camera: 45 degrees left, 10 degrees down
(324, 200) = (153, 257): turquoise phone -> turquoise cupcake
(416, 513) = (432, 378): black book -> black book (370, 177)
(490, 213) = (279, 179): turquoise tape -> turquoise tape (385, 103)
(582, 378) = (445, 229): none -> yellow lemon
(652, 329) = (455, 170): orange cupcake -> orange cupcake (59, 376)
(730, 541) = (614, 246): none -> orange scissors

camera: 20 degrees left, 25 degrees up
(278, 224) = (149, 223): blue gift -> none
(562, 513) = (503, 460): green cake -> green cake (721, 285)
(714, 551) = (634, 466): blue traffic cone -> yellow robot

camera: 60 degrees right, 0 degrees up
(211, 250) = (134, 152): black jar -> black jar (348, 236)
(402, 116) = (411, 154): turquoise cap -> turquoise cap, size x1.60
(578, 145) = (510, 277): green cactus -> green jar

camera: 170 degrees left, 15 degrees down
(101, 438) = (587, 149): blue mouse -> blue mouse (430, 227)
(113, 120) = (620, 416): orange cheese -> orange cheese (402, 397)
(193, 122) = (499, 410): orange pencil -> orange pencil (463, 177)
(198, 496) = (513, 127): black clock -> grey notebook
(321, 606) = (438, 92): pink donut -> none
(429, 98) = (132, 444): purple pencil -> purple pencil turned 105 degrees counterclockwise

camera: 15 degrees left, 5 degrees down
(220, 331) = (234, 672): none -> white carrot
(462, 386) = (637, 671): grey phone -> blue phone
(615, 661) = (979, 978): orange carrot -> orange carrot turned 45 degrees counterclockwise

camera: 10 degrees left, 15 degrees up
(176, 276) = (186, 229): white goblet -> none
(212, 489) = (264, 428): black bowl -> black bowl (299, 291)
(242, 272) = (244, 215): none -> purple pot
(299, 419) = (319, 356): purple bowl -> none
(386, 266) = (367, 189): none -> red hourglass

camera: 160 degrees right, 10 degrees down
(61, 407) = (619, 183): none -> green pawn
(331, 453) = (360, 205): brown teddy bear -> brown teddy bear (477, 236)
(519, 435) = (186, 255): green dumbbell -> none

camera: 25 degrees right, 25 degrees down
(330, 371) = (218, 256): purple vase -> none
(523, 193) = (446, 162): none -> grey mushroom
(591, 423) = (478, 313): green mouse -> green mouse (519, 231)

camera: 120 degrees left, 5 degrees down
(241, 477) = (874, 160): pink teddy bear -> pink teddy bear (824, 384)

_ _ _ _

From the line holding "(61, 407) = (619, 183): none -> green pawn" to the last line of the entries above, restate each line exactly; include both ends and omit everything else.

(61, 407) = (619, 183): none -> green pawn
(331, 453) = (360, 205): brown teddy bear -> brown teddy bear (477, 236)
(519, 435) = (186, 255): green dumbbell -> none

camera: 25 degrees right, 25 degrees down
(330, 371) = (218, 256): purple vase -> none
(523, 193) = (446, 162): none -> grey mushroom
(591, 423) = (478, 313): green mouse -> green mouse (519, 231)

camera: 120 degrees left, 5 degrees down
(241, 477) = (874, 160): pink teddy bear -> pink teddy bear (824, 384)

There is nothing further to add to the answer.